[Your objective]:
Express every line of the records below as a JSON list of strings, one string per line, with blank lines omitted. Leave the picture lines out of the list.

___ Given data ___

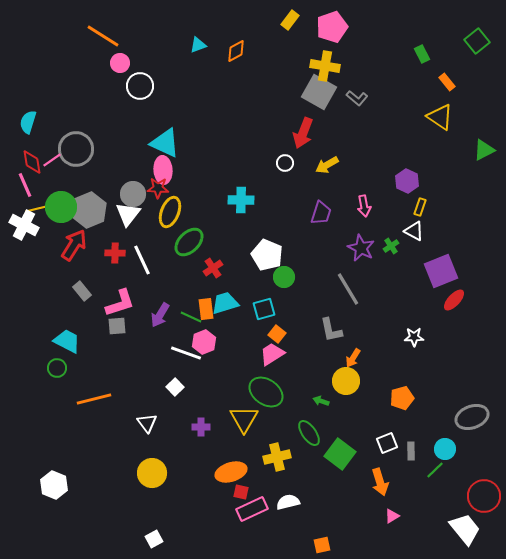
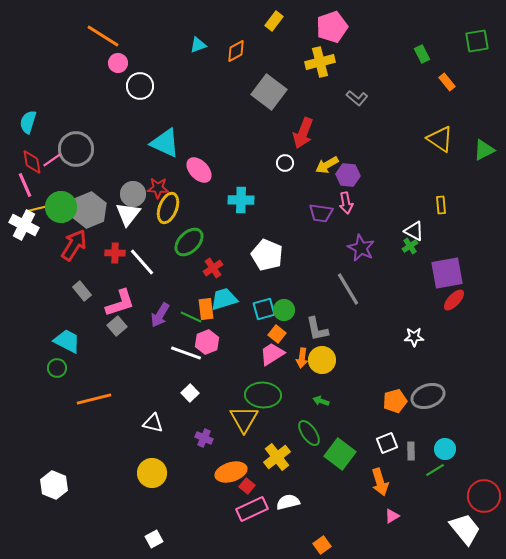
yellow rectangle at (290, 20): moved 16 px left, 1 px down
green square at (477, 41): rotated 30 degrees clockwise
pink circle at (120, 63): moved 2 px left
yellow cross at (325, 66): moved 5 px left, 4 px up; rotated 24 degrees counterclockwise
gray square at (319, 92): moved 50 px left; rotated 8 degrees clockwise
yellow triangle at (440, 117): moved 22 px down
pink ellipse at (163, 170): moved 36 px right; rotated 40 degrees counterclockwise
purple hexagon at (407, 181): moved 59 px left, 6 px up; rotated 20 degrees counterclockwise
pink arrow at (364, 206): moved 18 px left, 3 px up
yellow rectangle at (420, 207): moved 21 px right, 2 px up; rotated 24 degrees counterclockwise
yellow ellipse at (170, 212): moved 2 px left, 4 px up
purple trapezoid at (321, 213): rotated 80 degrees clockwise
green cross at (391, 246): moved 19 px right
white line at (142, 260): moved 2 px down; rotated 16 degrees counterclockwise
purple square at (441, 271): moved 6 px right, 2 px down; rotated 12 degrees clockwise
green circle at (284, 277): moved 33 px down
cyan trapezoid at (225, 303): moved 1 px left, 4 px up
gray square at (117, 326): rotated 36 degrees counterclockwise
gray L-shape at (331, 330): moved 14 px left, 1 px up
pink hexagon at (204, 342): moved 3 px right
orange arrow at (353, 358): moved 51 px left; rotated 24 degrees counterclockwise
yellow circle at (346, 381): moved 24 px left, 21 px up
white square at (175, 387): moved 15 px right, 6 px down
green ellipse at (266, 392): moved 3 px left, 3 px down; rotated 32 degrees counterclockwise
orange pentagon at (402, 398): moved 7 px left, 3 px down
gray ellipse at (472, 417): moved 44 px left, 21 px up
white triangle at (147, 423): moved 6 px right; rotated 40 degrees counterclockwise
purple cross at (201, 427): moved 3 px right, 11 px down; rotated 24 degrees clockwise
yellow cross at (277, 457): rotated 24 degrees counterclockwise
green line at (435, 470): rotated 12 degrees clockwise
red square at (241, 492): moved 6 px right, 6 px up; rotated 28 degrees clockwise
orange square at (322, 545): rotated 24 degrees counterclockwise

___

[Solution to the problem]:
[
  "yellow rectangle at (290, 20): moved 16 px left, 1 px down",
  "green square at (477, 41): rotated 30 degrees clockwise",
  "pink circle at (120, 63): moved 2 px left",
  "yellow cross at (325, 66): moved 5 px left, 4 px up; rotated 24 degrees counterclockwise",
  "gray square at (319, 92): moved 50 px left; rotated 8 degrees clockwise",
  "yellow triangle at (440, 117): moved 22 px down",
  "pink ellipse at (163, 170): moved 36 px right; rotated 40 degrees counterclockwise",
  "purple hexagon at (407, 181): moved 59 px left, 6 px up; rotated 20 degrees counterclockwise",
  "pink arrow at (364, 206): moved 18 px left, 3 px up",
  "yellow rectangle at (420, 207): moved 21 px right, 2 px up; rotated 24 degrees counterclockwise",
  "yellow ellipse at (170, 212): moved 2 px left, 4 px up",
  "purple trapezoid at (321, 213): rotated 80 degrees clockwise",
  "green cross at (391, 246): moved 19 px right",
  "white line at (142, 260): moved 2 px down; rotated 16 degrees counterclockwise",
  "purple square at (441, 271): moved 6 px right, 2 px down; rotated 12 degrees clockwise",
  "green circle at (284, 277): moved 33 px down",
  "cyan trapezoid at (225, 303): moved 1 px left, 4 px up",
  "gray square at (117, 326): rotated 36 degrees counterclockwise",
  "gray L-shape at (331, 330): moved 14 px left, 1 px up",
  "pink hexagon at (204, 342): moved 3 px right",
  "orange arrow at (353, 358): moved 51 px left; rotated 24 degrees counterclockwise",
  "yellow circle at (346, 381): moved 24 px left, 21 px up",
  "white square at (175, 387): moved 15 px right, 6 px down",
  "green ellipse at (266, 392): moved 3 px left, 3 px down; rotated 32 degrees counterclockwise",
  "orange pentagon at (402, 398): moved 7 px left, 3 px down",
  "gray ellipse at (472, 417): moved 44 px left, 21 px up",
  "white triangle at (147, 423): moved 6 px right; rotated 40 degrees counterclockwise",
  "purple cross at (201, 427): moved 3 px right, 11 px down; rotated 24 degrees clockwise",
  "yellow cross at (277, 457): rotated 24 degrees counterclockwise",
  "green line at (435, 470): rotated 12 degrees clockwise",
  "red square at (241, 492): moved 6 px right, 6 px up; rotated 28 degrees clockwise",
  "orange square at (322, 545): rotated 24 degrees counterclockwise"
]